LISTED ENTRIES.
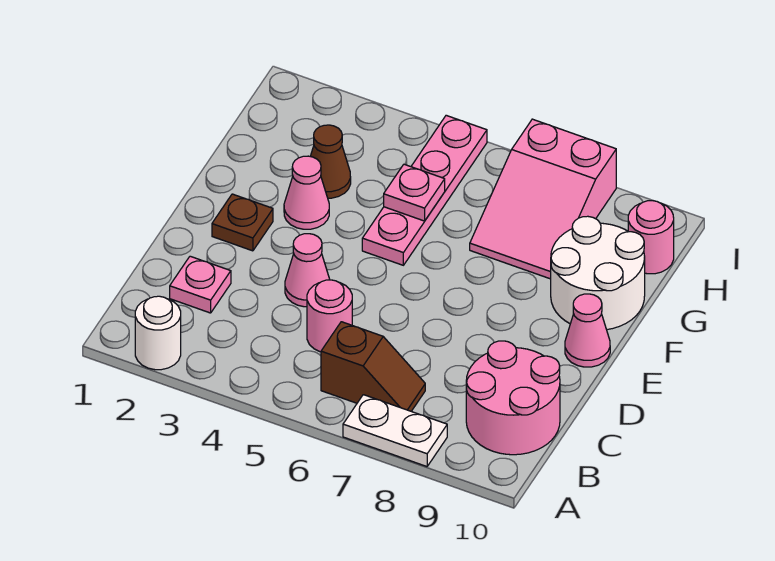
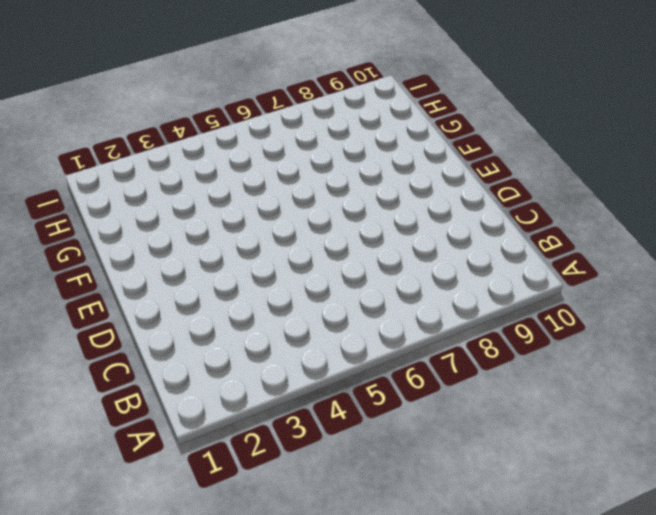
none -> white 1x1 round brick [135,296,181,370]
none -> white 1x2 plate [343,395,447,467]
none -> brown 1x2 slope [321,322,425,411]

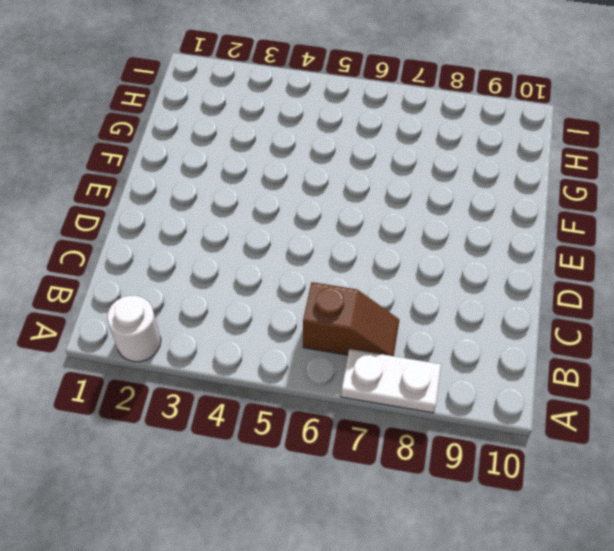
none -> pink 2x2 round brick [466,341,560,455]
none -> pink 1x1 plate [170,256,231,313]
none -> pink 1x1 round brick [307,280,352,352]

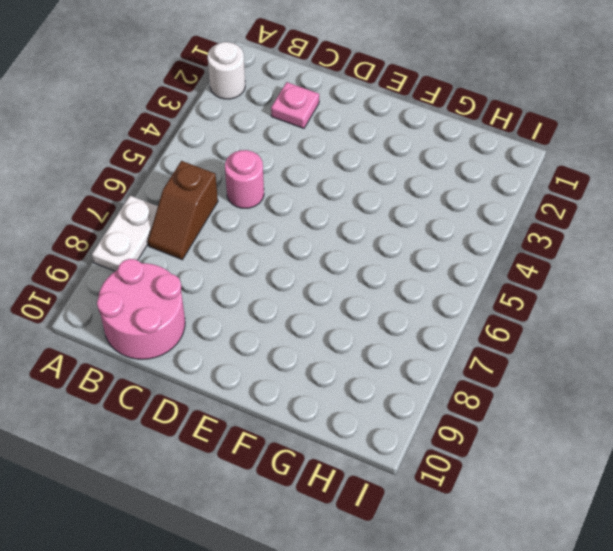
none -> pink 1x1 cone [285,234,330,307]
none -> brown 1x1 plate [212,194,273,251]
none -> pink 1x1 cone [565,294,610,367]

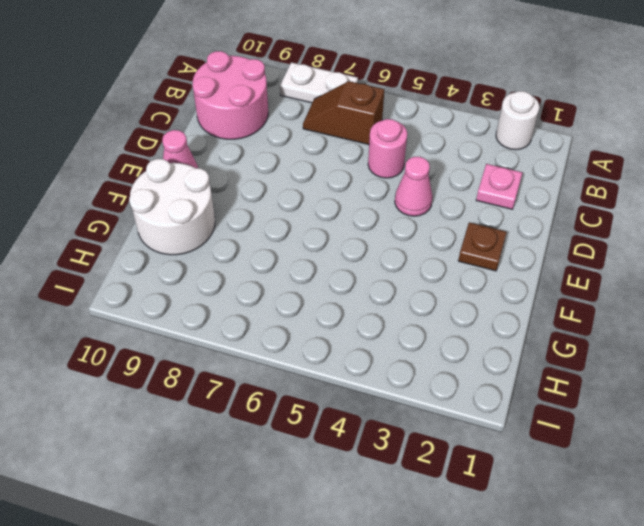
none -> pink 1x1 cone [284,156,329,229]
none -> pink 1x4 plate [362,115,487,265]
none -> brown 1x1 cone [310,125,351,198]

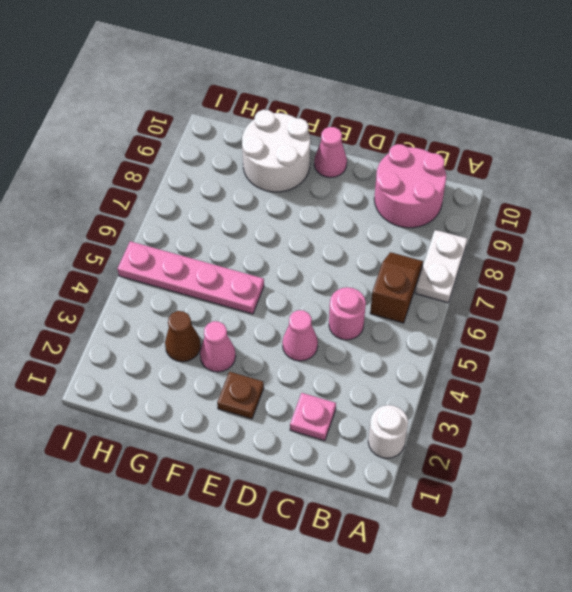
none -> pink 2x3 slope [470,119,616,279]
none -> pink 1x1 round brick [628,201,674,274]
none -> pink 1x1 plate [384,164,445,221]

==

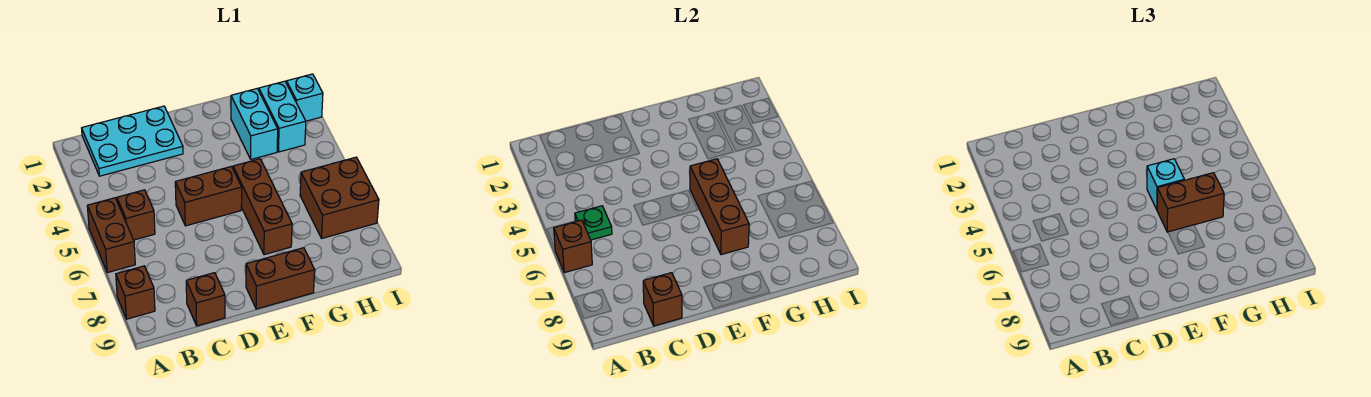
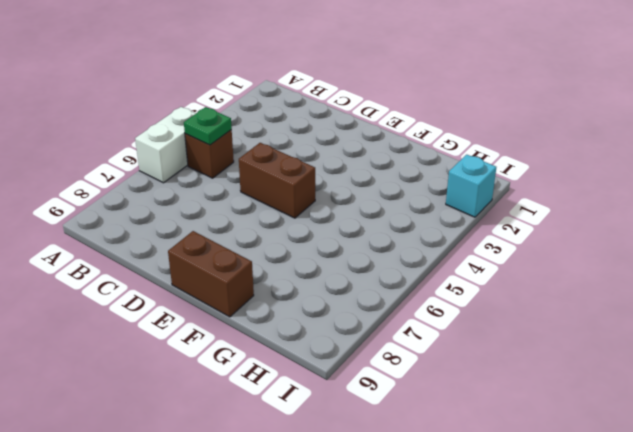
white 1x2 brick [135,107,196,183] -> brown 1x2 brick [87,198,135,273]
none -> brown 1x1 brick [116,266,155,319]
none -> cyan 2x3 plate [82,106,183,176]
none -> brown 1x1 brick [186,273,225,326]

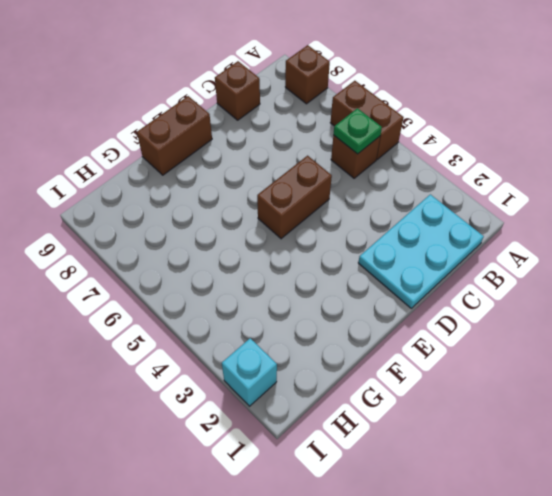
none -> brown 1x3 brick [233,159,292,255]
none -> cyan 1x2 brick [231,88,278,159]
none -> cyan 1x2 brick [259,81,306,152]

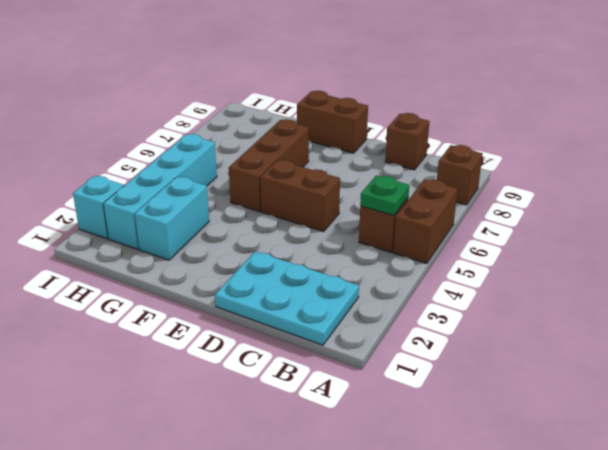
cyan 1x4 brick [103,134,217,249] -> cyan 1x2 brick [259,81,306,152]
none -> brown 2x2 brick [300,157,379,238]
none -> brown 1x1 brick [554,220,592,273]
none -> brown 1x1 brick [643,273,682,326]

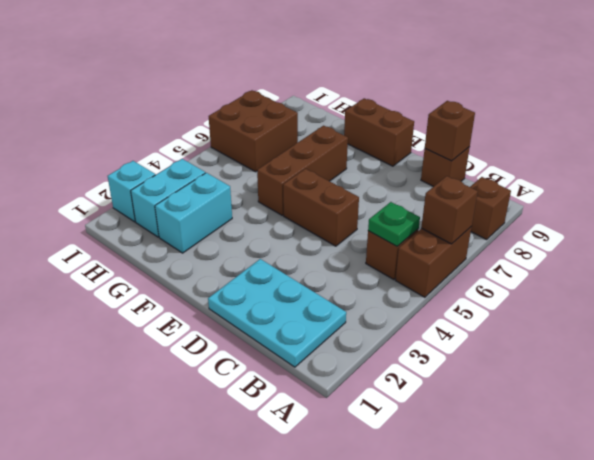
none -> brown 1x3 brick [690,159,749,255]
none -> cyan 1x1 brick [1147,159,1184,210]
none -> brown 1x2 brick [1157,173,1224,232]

---

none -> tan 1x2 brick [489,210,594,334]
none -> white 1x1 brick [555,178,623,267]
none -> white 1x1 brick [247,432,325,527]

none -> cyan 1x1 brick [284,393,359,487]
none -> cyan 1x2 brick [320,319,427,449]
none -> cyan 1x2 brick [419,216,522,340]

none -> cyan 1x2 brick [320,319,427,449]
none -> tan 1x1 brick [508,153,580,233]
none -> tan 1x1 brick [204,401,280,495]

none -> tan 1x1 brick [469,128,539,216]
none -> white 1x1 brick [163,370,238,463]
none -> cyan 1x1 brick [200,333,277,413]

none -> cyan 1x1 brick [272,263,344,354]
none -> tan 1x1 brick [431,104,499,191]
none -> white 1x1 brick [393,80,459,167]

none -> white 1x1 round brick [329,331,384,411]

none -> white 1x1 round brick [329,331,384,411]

TASK ITEM. Your reply should hold nothing but the lines above, from the one containing "none -> white 1x1 round brick [135,296,181,370]" to the one containing "none -> pink 1x1 plate [170,256,231,313]", reproduced exactly minus the pictures.

RESULT.
none -> white 1x1 round brick [135,296,181,370]
none -> white 1x2 plate [343,395,447,467]
none -> brown 1x2 slope [321,322,425,411]

none -> pink 2x2 round brick [466,341,560,455]
none -> pink 1x1 plate [170,256,231,313]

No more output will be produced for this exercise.